-------- Data under study

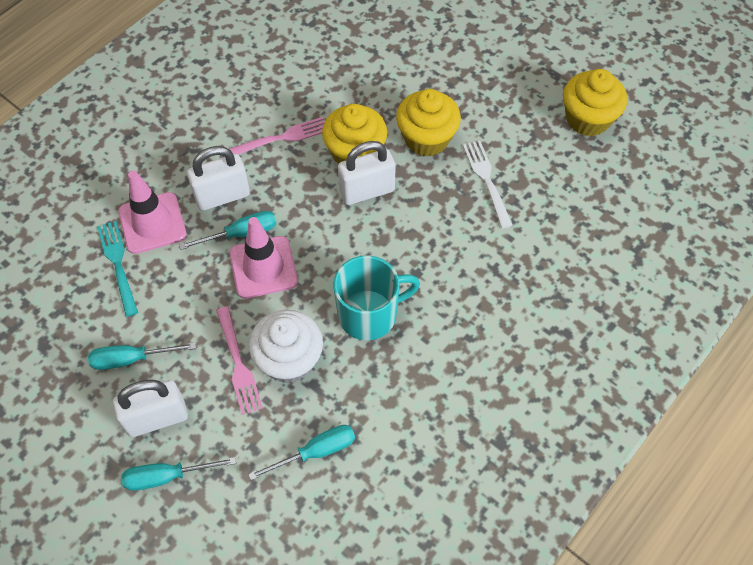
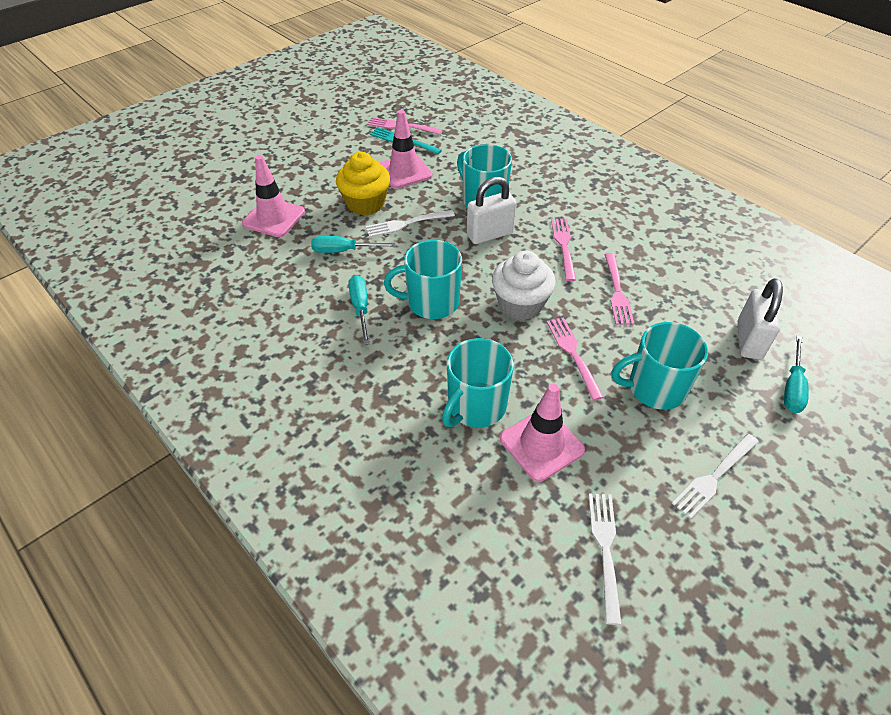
pink fork: [216,306,263,415] [229,117,325,155] = 2 -> [367,117,443,135] [547,317,604,401] [551,219,576,281] [605,253,634,325] = 4
pink traffic cone: [118,171,187,254] [230,217,298,299] = 2 -> [242,155,305,237] [379,110,432,189] [500,384,585,482] = 3
turquoise mug: [334,256,420,340] = 1 -> [384,240,462,319] [442,338,514,428] [457,144,512,207] [612,322,708,410] = 4
turquoise screwdriver: [88,342,196,370] [121,457,236,491] [179,211,276,250] [248,425,355,480] = 4 -> [311,236,396,253] [348,275,370,345] [784,336,809,413] = 3
white fork: [463,141,513,229] = 1 -> [365,210,455,237] [589,494,621,625] [672,434,759,519] = 3
white padlock: [113,380,188,437] [187,146,250,211] [338,141,396,205] = 3 -> [467,177,517,244] [738,278,783,360] = 2
yellow cupcake: [322,104,387,164] [396,89,461,156] [563,69,627,136] = 3 -> [336,152,390,215] = 1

----------------

▸ **The problem**:
After locating the line holding "turquoise screwdriver: [88,342,196,370]" above, output exactly that line and every line after it through the line holding "white fork: [463,141,513,229]". Include nothing else.

▸ **Your solution**:
turquoise screwdriver: [88,342,196,370] [121,457,236,491] [179,211,276,250] [248,425,355,480] = 4 -> [311,236,396,253] [348,275,370,345] [784,336,809,413] = 3
white fork: [463,141,513,229] = 1 -> [365,210,455,237] [589,494,621,625] [672,434,759,519] = 3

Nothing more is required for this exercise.